**Exercise details**
Nothing but the lines from the line with "none -> orange brick A7 level 1" to the end of the records below should appear in the answer, each exactly as given.

─── Record excerpts ───

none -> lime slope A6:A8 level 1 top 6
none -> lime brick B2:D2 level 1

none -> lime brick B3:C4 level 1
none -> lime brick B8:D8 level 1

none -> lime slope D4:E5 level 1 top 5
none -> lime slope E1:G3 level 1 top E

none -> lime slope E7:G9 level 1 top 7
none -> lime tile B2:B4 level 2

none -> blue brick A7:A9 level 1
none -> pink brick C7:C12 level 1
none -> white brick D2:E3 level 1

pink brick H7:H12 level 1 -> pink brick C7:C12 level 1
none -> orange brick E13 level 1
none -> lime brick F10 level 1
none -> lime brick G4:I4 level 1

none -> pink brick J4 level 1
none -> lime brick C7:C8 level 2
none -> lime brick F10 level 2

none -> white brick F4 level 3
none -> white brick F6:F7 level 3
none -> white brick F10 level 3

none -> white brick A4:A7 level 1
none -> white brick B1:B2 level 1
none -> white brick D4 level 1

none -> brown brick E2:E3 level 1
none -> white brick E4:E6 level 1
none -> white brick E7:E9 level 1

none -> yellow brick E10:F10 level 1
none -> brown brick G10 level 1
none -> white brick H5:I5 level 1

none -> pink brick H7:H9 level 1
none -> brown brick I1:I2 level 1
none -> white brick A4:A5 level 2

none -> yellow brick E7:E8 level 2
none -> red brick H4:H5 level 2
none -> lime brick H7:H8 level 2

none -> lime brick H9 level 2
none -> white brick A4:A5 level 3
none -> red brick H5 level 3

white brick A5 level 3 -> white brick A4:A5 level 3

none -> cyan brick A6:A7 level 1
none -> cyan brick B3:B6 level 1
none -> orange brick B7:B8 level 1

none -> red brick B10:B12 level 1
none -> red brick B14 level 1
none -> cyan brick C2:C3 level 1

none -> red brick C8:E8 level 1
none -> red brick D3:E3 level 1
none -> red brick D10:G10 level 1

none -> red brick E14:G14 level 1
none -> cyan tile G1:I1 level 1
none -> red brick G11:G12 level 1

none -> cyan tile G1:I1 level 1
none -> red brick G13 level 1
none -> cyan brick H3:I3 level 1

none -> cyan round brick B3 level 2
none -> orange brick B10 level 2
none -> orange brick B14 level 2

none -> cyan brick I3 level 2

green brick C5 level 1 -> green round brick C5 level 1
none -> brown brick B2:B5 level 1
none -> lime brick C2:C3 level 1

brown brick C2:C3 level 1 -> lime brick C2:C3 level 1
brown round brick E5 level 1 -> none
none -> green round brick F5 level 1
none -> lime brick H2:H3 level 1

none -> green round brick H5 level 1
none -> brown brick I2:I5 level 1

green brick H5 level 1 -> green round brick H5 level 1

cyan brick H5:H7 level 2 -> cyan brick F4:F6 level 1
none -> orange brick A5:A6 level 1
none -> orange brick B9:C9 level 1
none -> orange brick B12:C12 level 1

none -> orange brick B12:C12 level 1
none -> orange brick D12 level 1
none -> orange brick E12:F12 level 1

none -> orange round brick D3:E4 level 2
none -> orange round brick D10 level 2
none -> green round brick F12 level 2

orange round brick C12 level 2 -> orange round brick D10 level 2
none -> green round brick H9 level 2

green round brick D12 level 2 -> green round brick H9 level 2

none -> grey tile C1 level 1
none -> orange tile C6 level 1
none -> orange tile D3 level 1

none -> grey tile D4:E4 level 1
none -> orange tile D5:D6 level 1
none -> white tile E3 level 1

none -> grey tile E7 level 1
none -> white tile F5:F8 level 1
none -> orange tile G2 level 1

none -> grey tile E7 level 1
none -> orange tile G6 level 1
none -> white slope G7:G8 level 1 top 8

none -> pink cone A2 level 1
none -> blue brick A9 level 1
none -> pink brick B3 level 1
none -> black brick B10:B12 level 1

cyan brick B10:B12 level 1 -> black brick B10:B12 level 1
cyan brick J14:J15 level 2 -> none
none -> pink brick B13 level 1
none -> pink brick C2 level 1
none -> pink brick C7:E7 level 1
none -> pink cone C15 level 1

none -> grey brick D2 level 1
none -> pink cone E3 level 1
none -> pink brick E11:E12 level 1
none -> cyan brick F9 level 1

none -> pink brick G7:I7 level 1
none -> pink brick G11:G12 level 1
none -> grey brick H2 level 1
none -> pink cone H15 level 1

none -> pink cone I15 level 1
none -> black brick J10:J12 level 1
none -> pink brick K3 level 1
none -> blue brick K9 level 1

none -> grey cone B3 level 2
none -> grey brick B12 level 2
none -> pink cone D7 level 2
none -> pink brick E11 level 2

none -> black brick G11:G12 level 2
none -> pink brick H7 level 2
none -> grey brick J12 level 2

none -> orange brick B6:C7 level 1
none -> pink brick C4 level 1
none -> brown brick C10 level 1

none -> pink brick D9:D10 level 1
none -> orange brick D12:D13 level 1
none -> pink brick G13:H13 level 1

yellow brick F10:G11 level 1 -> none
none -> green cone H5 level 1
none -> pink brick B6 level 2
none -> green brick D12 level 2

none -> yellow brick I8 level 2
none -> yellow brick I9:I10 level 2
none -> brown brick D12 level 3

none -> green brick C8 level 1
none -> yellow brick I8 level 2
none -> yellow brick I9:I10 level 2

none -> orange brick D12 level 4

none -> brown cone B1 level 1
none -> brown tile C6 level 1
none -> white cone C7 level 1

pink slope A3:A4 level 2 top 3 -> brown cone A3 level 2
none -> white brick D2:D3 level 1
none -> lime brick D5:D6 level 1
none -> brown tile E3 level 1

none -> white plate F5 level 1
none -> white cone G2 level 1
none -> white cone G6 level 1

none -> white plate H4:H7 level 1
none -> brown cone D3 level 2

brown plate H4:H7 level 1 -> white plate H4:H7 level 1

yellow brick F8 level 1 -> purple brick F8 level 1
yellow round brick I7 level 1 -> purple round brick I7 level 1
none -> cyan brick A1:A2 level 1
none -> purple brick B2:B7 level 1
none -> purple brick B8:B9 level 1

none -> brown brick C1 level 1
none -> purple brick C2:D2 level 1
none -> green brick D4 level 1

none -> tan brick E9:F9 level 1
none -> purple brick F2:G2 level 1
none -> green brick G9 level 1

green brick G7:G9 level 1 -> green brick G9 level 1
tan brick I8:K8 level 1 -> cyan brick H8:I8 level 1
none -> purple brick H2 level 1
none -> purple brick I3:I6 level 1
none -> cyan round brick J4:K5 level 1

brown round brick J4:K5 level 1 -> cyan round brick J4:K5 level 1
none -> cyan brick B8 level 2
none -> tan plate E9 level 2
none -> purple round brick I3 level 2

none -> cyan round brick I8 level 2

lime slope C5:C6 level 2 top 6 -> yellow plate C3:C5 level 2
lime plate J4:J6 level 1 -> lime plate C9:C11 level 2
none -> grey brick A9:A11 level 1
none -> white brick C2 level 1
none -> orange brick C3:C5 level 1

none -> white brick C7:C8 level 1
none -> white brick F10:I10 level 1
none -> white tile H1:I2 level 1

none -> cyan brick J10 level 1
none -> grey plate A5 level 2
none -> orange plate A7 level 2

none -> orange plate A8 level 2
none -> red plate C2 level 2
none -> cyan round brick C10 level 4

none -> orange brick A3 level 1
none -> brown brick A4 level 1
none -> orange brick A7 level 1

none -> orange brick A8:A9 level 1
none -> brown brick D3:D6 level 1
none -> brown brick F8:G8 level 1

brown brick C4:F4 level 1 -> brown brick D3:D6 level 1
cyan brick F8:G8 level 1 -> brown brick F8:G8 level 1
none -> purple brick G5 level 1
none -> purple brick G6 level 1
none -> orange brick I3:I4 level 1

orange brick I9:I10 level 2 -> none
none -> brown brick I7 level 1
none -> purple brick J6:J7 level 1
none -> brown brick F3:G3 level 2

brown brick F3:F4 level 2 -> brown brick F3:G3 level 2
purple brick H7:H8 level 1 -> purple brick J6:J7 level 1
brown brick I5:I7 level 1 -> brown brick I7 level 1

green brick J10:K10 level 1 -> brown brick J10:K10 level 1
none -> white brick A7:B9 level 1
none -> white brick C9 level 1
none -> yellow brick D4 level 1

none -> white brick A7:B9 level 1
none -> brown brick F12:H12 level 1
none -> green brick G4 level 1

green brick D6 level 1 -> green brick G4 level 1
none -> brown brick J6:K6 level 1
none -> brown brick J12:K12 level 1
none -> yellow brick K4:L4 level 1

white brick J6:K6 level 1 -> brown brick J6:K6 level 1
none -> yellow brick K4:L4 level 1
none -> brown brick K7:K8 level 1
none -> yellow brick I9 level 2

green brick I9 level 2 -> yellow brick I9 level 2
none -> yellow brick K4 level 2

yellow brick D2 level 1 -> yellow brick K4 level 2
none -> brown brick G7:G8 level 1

───

**Your solution**
none -> orange brick A7 level 1

none -> orange brick A8:A9 level 1
none -> brown brick D3:D6 level 1
none -> brown brick F8:G8 level 1

brown brick C4:F4 level 1 -> brown brick D3:D6 level 1
cyan brick F8:G8 level 1 -> brown brick F8:G8 level 1
none -> purple brick G5 level 1
none -> purple brick G6 level 1
none -> orange brick I3:I4 level 1

orange brick I9:I10 level 2 -> none
none -> brown brick I7 level 1
none -> purple brick J6:J7 level 1
none -> brown brick F3:G3 level 2

brown brick F3:F4 level 2 -> brown brick F3:G3 level 2
purple brick H7:H8 level 1 -> purple brick J6:J7 level 1
brown brick I5:I7 level 1 -> brown brick I7 level 1

green brick J10:K10 level 1 -> brown brick J10:K10 level 1
none -> white brick A7:B9 level 1
none -> white brick C9 level 1
none -> yellow brick D4 level 1

none -> white brick A7:B9 level 1
none -> brown brick F12:H12 level 1
none -> green brick G4 level 1

green brick D6 level 1 -> green brick G4 level 1
none -> brown brick J6:K6 level 1
none -> brown brick J12:K12 level 1
none -> yellow brick K4:L4 level 1

white brick J6:K6 level 1 -> brown brick J6:K6 level 1
none -> yellow brick K4:L4 level 1
none -> brown brick K7:K8 level 1
none -> yellow brick I9 level 2

green brick I9 level 2 -> yellow brick I9 level 2
none -> yellow brick K4 level 2

yellow brick D2 level 1 -> yellow brick K4 level 2
none -> brown brick G7:G8 level 1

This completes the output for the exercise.